** Task instructions **
All of the data below should be printed again word for word, pictures excluded.

** Input **
○ ○ ○ ○ ○
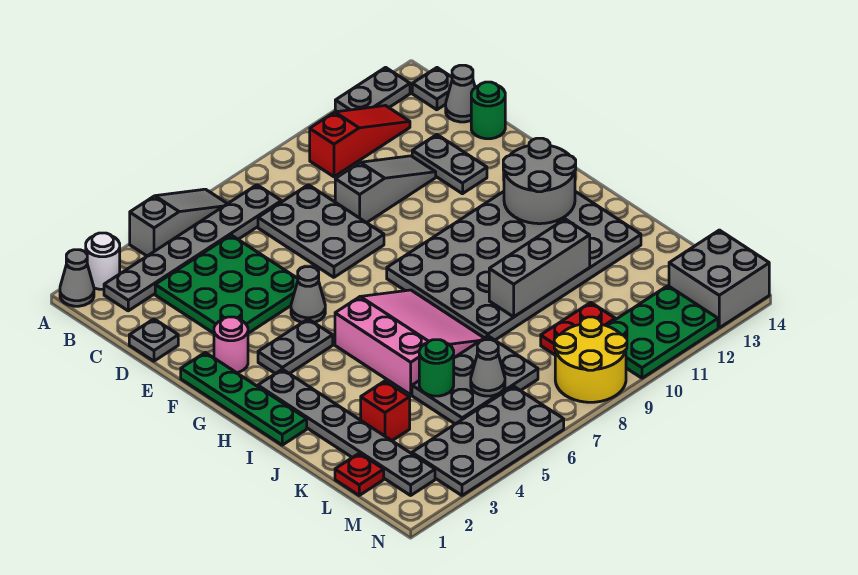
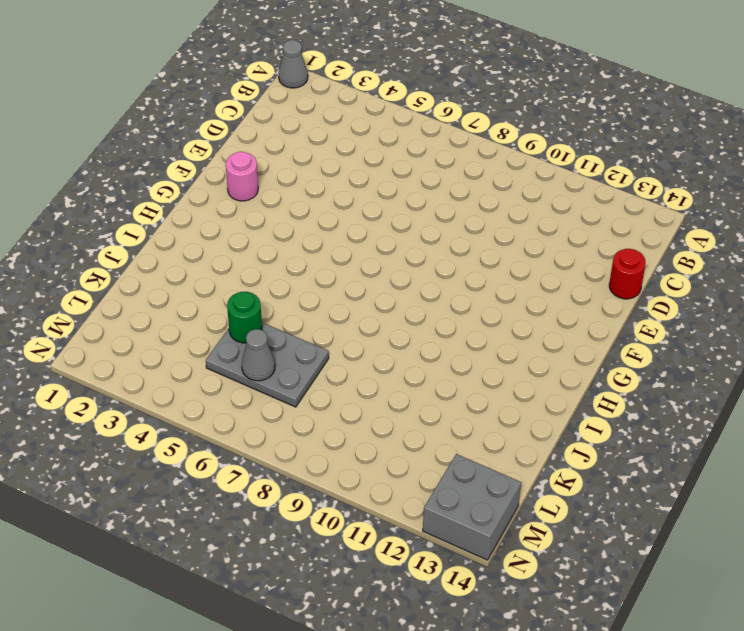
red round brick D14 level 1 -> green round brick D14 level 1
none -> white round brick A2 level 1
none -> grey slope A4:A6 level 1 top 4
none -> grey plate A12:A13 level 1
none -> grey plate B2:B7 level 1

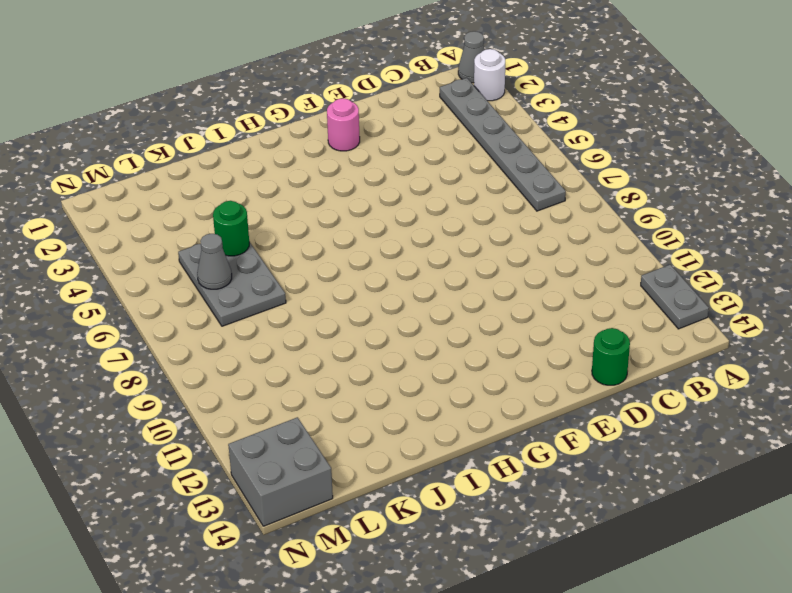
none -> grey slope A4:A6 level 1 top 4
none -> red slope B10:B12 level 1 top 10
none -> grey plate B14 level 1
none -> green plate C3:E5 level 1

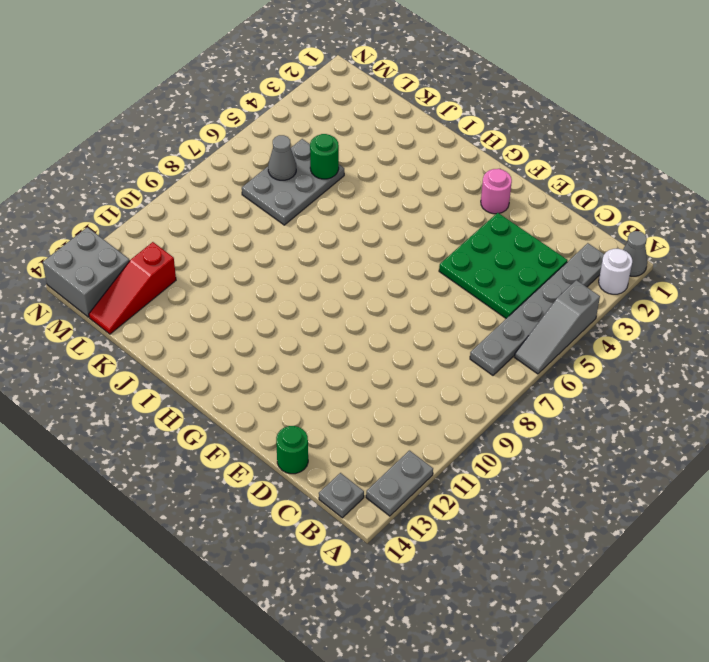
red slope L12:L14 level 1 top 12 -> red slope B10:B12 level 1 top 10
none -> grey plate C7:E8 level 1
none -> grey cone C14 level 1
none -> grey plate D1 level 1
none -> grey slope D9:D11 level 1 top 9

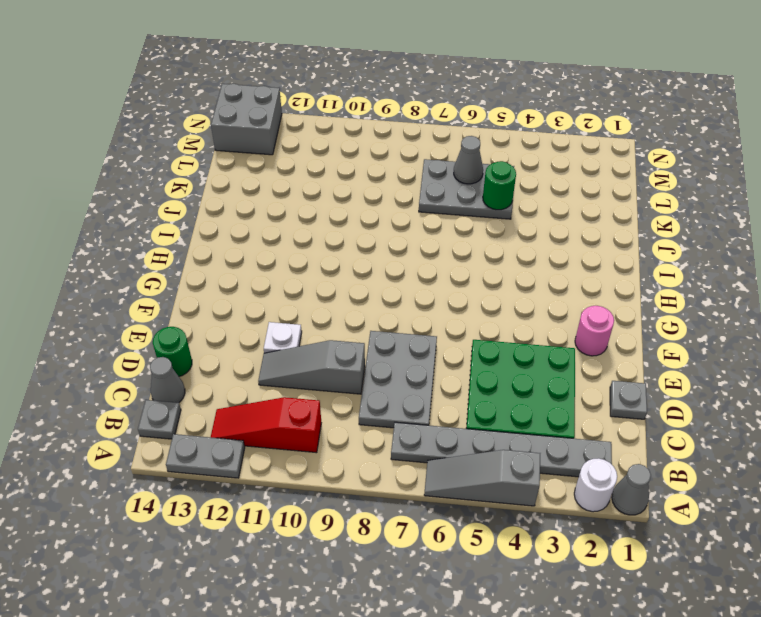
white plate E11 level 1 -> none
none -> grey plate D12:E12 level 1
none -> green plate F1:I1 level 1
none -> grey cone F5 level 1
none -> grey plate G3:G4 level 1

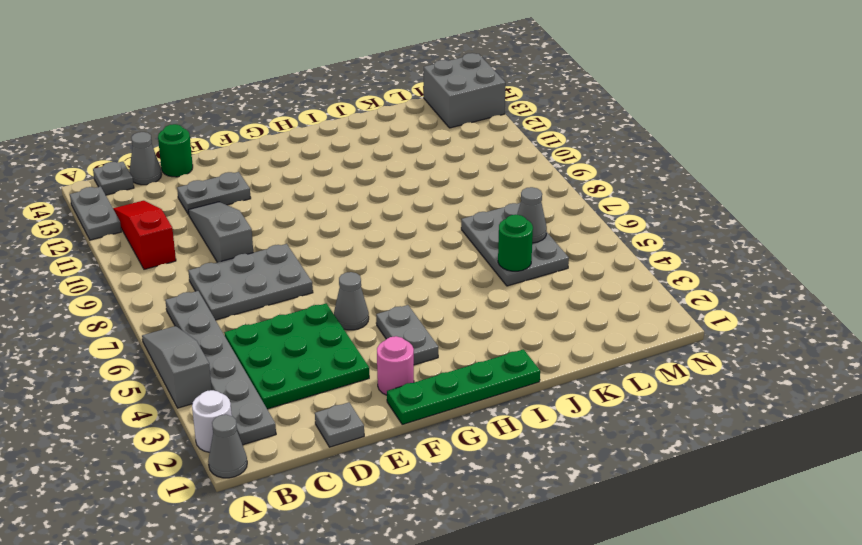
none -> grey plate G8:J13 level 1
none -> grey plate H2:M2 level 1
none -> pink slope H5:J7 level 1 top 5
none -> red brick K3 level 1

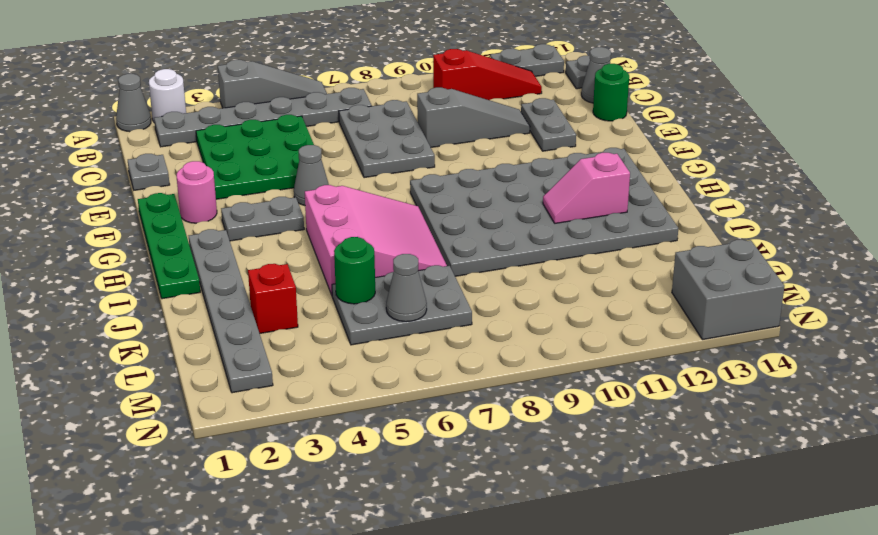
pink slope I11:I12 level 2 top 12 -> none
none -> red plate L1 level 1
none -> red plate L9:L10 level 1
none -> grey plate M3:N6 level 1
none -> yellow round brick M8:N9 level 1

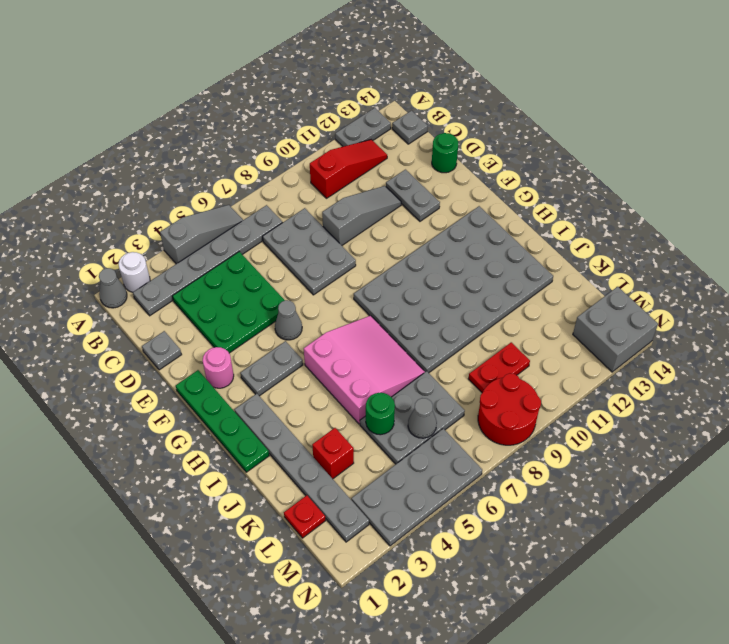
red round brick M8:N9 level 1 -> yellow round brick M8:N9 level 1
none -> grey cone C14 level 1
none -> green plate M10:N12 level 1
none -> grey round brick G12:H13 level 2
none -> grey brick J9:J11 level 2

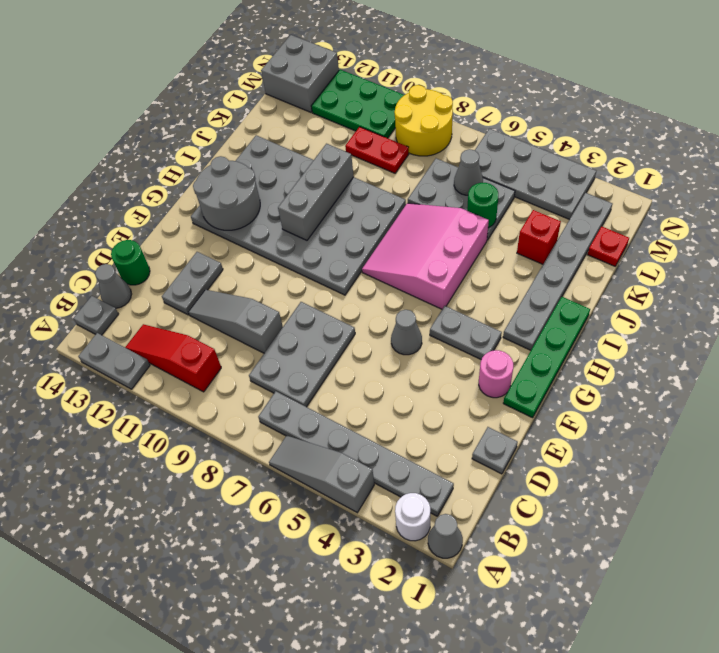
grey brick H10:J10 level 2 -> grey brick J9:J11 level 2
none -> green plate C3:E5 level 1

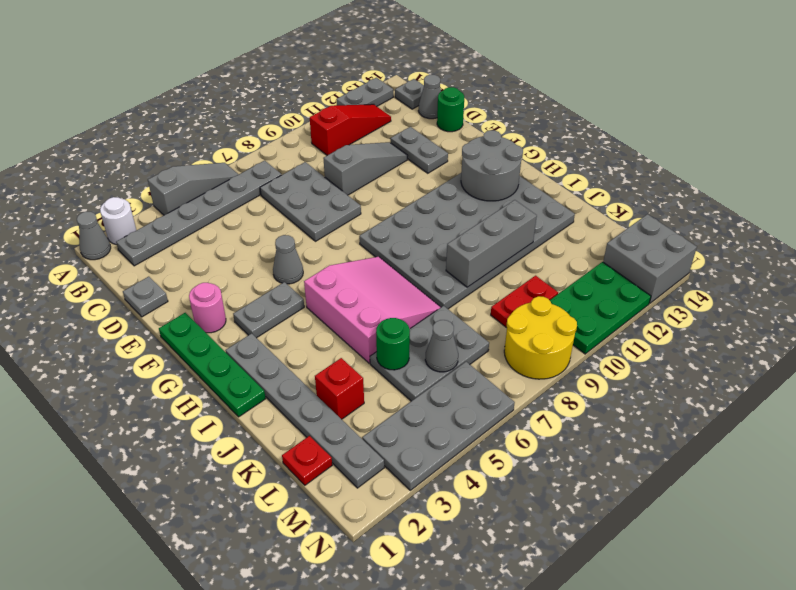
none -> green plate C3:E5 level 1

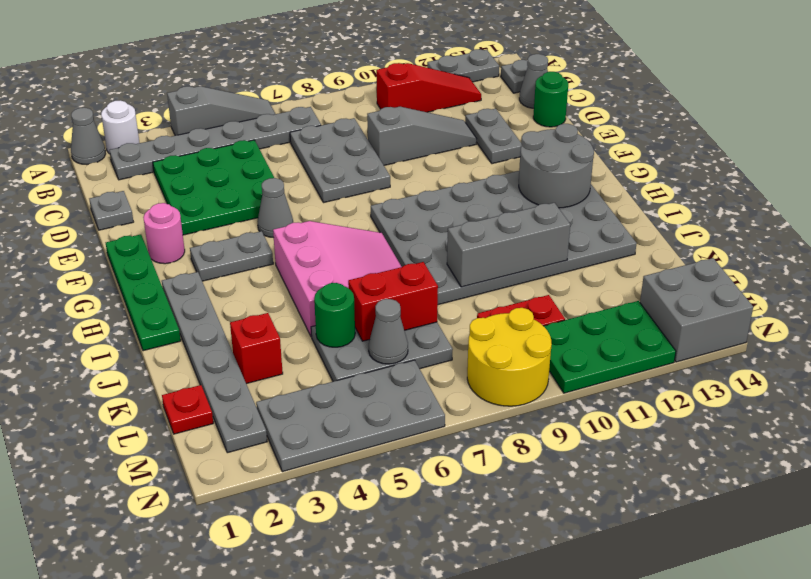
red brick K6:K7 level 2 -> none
○ ○ ○ ○ ○
** Written reply **
red round brick D14 level 1 -> green round brick D14 level 1
none -> white round brick A2 level 1
none -> grey slope A4:A6 level 1 top 4
none -> grey plate A12:A13 level 1
none -> grey plate B2:B7 level 1

none -> grey slope A4:A6 level 1 top 4
none -> red slope B10:B12 level 1 top 10
none -> grey plate B14 level 1
none -> green plate C3:E5 level 1

red slope L12:L14 level 1 top 12 -> red slope B10:B12 level 1 top 10
none -> grey plate C7:E8 level 1
none -> grey cone C14 level 1
none -> grey plate D1 level 1
none -> grey slope D9:D11 level 1 top 9

white plate E11 level 1 -> none
none -> grey plate D12:E12 level 1
none -> green plate F1:I1 level 1
none -> grey cone F5 level 1
none -> grey plate G3:G4 level 1

none -> grey plate G8:J13 level 1
none -> grey plate H2:M2 level 1
none -> pink slope H5:J7 level 1 top 5
none -> red brick K3 level 1

pink slope I11:I12 level 2 top 12 -> none
none -> red plate L1 level 1
none -> red plate L9:L10 level 1
none -> grey plate M3:N6 level 1
none -> yellow round brick M8:N9 level 1

red round brick M8:N9 level 1 -> yellow round brick M8:N9 level 1
none -> grey cone C14 level 1
none -> green plate M10:N12 level 1
none -> grey round brick G12:H13 level 2
none -> grey brick J9:J11 level 2

grey brick H10:J10 level 2 -> grey brick J9:J11 level 2
none -> green plate C3:E5 level 1

none -> green plate C3:E5 level 1

red brick K6:K7 level 2 -> none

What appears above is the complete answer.